[Problem to solve] Pull out each line of the items below that contains the string "tarnished". Treat uppercase and lowercase as different.

[Data provided]
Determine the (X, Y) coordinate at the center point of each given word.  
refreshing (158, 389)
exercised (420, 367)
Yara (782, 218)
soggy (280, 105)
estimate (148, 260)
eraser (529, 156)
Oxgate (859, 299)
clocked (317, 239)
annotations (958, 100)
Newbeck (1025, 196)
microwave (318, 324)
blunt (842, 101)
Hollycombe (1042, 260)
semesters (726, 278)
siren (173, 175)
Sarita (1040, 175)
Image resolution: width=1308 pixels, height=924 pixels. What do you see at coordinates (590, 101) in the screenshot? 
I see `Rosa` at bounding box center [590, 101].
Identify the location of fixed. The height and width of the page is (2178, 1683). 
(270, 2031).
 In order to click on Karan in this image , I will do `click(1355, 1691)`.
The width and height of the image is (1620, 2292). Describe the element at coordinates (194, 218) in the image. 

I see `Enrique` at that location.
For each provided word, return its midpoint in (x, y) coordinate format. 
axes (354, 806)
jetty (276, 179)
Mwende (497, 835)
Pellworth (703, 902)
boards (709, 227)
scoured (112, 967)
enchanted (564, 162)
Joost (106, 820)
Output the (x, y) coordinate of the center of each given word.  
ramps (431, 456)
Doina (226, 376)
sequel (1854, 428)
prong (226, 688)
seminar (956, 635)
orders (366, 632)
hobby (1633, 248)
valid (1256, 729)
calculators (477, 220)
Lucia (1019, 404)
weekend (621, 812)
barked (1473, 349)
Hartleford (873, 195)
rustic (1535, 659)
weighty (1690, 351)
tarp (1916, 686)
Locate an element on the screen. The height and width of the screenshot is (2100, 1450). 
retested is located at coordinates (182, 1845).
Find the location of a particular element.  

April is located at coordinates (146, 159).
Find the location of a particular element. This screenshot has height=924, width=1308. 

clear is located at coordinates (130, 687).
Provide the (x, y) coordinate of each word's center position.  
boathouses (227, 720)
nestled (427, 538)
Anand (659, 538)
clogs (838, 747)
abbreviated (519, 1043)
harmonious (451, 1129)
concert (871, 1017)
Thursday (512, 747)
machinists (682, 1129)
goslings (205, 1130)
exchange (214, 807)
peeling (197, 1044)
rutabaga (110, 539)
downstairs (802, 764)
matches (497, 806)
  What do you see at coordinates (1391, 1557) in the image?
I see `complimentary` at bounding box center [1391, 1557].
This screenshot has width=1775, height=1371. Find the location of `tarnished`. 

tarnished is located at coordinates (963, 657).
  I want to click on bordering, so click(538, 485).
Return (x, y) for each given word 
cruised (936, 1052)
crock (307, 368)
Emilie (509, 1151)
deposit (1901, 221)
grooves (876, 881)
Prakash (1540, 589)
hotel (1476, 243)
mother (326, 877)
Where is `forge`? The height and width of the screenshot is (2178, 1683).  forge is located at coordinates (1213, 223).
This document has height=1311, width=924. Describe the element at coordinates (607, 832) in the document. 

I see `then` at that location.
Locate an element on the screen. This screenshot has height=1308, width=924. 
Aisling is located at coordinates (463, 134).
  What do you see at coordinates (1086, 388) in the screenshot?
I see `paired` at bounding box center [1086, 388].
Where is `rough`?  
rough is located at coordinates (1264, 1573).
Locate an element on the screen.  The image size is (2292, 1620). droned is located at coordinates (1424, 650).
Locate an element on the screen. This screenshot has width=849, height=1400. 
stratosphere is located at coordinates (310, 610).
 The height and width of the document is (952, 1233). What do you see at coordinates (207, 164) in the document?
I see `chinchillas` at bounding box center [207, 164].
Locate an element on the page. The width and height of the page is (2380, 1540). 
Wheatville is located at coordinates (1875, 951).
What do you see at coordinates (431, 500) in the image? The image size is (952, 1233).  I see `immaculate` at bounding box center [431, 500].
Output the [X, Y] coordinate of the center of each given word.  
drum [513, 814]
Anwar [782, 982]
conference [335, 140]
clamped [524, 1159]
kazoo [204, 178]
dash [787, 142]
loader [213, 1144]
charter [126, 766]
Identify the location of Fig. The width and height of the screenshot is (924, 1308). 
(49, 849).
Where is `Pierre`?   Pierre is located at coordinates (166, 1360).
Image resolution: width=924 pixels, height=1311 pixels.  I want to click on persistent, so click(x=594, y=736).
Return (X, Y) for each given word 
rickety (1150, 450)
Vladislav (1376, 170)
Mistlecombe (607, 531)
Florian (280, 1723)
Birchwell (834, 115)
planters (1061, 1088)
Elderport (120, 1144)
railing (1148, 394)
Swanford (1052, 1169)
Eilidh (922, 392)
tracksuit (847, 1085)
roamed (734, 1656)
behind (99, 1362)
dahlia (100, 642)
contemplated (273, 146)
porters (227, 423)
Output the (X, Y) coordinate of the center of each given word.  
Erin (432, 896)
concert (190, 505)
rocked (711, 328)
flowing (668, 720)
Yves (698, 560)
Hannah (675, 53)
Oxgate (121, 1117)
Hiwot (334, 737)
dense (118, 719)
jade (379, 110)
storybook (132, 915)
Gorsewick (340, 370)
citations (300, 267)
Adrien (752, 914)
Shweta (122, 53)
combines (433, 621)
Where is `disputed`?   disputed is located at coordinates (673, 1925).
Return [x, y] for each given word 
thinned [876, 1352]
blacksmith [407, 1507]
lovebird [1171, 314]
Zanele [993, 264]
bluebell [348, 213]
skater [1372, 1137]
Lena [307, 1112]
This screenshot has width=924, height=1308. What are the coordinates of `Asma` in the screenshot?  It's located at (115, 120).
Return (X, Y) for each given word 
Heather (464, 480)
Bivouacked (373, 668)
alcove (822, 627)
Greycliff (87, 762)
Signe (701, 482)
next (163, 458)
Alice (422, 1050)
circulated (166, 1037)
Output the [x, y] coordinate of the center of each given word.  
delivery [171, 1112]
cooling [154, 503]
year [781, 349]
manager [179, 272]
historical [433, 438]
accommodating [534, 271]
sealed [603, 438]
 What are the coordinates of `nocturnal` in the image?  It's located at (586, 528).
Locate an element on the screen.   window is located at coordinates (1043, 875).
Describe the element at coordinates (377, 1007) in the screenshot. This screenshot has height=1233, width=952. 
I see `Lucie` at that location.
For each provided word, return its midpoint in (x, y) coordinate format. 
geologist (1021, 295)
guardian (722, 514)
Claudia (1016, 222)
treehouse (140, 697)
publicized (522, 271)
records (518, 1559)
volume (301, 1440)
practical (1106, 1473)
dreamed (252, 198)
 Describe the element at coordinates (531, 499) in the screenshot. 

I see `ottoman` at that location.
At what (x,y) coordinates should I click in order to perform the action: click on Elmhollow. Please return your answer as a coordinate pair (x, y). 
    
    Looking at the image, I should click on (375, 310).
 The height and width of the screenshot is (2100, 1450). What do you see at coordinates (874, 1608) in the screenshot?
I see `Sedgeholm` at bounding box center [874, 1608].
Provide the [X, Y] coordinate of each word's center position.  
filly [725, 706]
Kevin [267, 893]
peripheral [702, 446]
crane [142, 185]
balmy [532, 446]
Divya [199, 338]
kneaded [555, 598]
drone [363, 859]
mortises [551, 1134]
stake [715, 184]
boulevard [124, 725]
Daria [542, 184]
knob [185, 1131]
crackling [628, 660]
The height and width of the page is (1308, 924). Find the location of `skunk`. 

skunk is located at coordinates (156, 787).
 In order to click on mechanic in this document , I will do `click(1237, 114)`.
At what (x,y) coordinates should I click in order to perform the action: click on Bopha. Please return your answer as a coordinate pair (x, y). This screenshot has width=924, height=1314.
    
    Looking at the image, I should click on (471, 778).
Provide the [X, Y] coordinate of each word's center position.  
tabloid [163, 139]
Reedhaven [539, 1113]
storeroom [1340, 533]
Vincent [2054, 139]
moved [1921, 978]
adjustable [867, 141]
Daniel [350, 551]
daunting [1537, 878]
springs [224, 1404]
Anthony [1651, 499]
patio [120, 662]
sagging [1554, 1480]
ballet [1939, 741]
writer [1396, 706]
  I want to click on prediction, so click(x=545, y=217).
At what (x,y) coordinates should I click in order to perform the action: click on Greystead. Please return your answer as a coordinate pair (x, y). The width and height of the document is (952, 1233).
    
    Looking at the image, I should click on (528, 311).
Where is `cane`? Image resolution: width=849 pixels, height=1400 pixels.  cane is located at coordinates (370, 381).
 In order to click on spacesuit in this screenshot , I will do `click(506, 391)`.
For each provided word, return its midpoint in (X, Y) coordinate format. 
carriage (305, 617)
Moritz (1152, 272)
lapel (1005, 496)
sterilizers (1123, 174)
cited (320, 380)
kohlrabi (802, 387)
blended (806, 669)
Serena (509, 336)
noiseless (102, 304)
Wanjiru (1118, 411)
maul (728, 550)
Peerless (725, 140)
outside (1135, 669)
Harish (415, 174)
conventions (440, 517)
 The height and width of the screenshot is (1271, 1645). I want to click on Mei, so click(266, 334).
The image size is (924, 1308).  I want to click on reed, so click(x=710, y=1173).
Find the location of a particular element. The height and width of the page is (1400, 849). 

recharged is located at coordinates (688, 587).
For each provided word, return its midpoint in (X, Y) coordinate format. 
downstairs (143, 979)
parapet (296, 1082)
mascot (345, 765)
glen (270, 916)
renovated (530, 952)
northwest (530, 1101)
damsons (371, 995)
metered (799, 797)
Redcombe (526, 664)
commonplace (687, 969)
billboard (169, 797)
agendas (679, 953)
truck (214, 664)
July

[Complete response]
This screenshot has width=1775, height=1371. Find the location of `tarnished`. 
tarnished is located at coordinates (963, 657).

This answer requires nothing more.